### Work instruction
Would you please copy exactly the line with "package/royal blue (1st from left)" and all lines that follow it in the data below, through the last one?

*** Records to process ***

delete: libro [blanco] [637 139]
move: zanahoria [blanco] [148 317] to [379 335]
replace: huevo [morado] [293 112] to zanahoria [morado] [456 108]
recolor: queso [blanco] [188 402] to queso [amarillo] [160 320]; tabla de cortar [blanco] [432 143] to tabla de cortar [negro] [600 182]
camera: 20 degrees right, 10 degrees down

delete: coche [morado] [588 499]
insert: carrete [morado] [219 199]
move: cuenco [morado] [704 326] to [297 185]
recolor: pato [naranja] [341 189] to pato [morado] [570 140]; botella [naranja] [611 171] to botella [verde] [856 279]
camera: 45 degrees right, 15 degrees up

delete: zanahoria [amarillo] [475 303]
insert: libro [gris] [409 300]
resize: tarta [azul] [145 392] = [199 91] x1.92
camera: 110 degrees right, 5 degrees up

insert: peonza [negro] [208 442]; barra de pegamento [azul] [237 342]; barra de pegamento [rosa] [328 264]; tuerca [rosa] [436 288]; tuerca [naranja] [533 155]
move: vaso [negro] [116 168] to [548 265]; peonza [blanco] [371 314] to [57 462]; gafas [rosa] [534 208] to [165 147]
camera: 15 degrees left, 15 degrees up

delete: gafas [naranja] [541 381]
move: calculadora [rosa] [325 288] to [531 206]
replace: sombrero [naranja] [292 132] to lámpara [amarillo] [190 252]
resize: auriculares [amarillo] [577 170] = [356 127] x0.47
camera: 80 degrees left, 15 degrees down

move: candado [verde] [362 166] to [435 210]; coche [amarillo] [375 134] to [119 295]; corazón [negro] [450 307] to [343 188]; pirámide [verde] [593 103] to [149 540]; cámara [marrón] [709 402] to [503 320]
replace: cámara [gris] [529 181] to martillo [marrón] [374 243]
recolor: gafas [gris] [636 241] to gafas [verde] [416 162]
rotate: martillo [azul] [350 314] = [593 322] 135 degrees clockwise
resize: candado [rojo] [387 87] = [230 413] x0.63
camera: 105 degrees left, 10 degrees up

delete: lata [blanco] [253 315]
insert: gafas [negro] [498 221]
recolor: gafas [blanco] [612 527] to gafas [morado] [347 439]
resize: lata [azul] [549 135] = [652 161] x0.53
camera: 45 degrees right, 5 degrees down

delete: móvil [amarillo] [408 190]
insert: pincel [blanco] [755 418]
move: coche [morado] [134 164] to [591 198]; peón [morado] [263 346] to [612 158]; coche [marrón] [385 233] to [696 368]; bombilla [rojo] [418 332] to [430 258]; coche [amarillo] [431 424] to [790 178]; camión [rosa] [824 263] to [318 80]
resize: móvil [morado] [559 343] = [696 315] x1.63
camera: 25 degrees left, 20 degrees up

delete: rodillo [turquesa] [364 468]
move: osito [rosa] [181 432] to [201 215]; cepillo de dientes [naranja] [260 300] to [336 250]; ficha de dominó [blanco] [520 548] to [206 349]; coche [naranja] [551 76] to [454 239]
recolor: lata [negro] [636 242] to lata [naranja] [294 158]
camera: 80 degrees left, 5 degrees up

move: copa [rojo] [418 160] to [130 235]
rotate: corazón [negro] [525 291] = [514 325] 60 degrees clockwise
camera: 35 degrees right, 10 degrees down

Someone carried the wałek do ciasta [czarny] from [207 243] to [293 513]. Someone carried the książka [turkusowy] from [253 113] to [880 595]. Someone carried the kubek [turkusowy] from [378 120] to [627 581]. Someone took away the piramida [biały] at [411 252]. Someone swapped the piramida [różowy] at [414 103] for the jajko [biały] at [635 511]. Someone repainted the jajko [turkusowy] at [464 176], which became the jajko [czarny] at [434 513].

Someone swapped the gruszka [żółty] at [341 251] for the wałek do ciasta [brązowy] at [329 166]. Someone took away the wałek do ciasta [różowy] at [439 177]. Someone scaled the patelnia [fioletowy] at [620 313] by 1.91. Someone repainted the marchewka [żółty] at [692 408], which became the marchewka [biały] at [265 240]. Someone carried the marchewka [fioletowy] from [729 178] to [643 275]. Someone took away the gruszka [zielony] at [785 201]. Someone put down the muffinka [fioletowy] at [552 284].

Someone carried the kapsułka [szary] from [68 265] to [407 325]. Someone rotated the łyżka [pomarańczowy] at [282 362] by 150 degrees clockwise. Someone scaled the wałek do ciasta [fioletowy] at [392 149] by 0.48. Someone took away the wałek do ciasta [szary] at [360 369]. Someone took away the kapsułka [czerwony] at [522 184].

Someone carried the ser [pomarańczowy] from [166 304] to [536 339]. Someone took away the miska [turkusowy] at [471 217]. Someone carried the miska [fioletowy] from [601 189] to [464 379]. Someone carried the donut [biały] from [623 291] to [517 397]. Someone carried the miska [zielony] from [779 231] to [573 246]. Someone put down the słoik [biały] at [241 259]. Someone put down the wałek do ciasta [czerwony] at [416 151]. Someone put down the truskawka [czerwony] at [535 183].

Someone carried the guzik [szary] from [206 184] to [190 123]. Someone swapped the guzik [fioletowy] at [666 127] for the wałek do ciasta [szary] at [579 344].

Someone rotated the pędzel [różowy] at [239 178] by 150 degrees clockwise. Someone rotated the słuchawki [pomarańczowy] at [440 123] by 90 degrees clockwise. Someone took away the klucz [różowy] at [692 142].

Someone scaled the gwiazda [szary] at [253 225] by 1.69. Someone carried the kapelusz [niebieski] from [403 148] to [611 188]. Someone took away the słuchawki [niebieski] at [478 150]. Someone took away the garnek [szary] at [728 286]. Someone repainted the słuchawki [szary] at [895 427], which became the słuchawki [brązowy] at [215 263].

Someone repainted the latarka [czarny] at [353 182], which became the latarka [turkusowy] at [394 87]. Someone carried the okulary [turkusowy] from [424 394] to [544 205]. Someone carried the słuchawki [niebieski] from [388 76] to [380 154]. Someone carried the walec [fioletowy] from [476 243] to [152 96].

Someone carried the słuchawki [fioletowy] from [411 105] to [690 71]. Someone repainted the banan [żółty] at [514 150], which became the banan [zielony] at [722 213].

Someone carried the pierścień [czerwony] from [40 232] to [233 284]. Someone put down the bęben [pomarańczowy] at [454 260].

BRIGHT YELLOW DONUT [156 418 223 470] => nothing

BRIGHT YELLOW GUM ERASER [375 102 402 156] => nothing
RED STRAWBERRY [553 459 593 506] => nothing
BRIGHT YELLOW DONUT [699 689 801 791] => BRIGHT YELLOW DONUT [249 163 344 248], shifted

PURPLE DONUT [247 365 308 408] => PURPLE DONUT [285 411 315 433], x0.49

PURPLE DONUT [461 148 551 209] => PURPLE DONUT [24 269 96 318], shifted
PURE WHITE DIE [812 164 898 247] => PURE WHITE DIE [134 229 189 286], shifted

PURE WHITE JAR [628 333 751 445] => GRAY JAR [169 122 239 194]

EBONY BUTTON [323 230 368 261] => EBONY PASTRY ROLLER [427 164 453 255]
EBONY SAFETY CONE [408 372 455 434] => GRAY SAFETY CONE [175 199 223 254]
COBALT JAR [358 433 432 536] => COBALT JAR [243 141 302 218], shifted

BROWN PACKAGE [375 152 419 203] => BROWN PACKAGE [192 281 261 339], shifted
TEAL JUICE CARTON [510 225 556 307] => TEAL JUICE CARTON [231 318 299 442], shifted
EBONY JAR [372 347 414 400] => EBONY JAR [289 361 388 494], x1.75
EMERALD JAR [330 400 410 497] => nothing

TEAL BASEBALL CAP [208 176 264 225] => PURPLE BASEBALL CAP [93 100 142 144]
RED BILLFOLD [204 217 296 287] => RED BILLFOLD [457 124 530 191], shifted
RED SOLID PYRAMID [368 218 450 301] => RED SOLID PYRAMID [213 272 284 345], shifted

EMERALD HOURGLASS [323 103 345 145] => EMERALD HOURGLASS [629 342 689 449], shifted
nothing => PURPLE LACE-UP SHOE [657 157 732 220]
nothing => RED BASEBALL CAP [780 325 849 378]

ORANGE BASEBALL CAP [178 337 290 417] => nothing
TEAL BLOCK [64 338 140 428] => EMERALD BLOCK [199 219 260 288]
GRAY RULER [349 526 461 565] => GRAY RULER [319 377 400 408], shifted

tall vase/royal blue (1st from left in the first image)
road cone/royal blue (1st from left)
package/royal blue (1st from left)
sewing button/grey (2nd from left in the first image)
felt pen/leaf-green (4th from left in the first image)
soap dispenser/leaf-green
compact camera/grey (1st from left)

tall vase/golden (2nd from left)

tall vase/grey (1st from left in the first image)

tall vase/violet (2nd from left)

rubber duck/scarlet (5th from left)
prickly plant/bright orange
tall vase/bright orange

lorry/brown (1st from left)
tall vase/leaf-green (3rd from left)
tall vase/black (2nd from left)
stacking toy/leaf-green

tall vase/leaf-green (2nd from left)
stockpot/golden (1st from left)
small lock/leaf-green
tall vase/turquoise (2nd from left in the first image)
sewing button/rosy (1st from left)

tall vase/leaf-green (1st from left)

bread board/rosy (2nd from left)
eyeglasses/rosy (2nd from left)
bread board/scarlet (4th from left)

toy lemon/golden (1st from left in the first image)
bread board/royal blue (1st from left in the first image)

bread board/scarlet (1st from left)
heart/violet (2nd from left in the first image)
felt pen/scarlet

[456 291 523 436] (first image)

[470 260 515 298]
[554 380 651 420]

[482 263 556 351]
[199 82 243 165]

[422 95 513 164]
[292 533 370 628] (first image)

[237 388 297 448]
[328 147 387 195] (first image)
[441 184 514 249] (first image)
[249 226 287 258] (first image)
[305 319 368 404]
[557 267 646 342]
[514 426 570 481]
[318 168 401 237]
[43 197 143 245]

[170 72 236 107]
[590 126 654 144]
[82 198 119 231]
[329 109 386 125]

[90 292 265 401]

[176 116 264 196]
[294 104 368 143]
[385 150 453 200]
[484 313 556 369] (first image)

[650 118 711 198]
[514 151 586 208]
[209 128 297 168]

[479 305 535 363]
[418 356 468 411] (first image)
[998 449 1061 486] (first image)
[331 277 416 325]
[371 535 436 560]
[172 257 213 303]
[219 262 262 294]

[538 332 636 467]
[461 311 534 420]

*** End of Records to process ***

### Your solution
package/royal blue (1st from left)
sewing button/grey (2nd from left in the first image)
felt pen/leaf-green (4th from left in the first image)
soap dispenser/leaf-green
compact camera/grey (1st from left)

tall vase/golden (2nd from left)

tall vase/grey (1st from left in the first image)

tall vase/violet (2nd from left)

rubber duck/scarlet (5th from left)
prickly plant/bright orange
tall vase/bright orange

lorry/brown (1st from left)
tall vase/leaf-green (3rd from left)
tall vase/black (2nd from left)
stacking toy/leaf-green

tall vase/leaf-green (2nd from left)
stockpot/golden (1st from left)
small lock/leaf-green
tall vase/turquoise (2nd from left in the first image)
sewing button/rosy (1st from left)

tall vase/leaf-green (1st from left)

bread board/rosy (2nd from left)
eyeglasses/rosy (2nd from left)
bread board/scarlet (4th from left)

toy lemon/golden (1st from left in the first image)
bread board/royal blue (1st from left in the first image)

bread board/scarlet (1st from left)
heart/violet (2nd from left in the first image)
felt pen/scarlet

[456 291 523 436] (first image)

[470 260 515 298]
[554 380 651 420]

[482 263 556 351]
[199 82 243 165]

[422 95 513 164]
[292 533 370 628] (first image)

[237 388 297 448]
[328 147 387 195] (first image)
[441 184 514 249] (first image)
[249 226 287 258] (first image)
[305 319 368 404]
[557 267 646 342]
[514 426 570 481]
[318 168 401 237]
[43 197 143 245]

[170 72 236 107]
[590 126 654 144]
[82 198 119 231]
[329 109 386 125]

[90 292 265 401]

[176 116 264 196]
[294 104 368 143]
[385 150 453 200]
[484 313 556 369] (first image)

[650 118 711 198]
[514 151 586 208]
[209 128 297 168]

[479 305 535 363]
[418 356 468 411] (first image)
[998 449 1061 486] (first image)
[331 277 416 325]
[371 535 436 560]
[172 257 213 303]
[219 262 262 294]

[538 332 636 467]
[461 311 534 420]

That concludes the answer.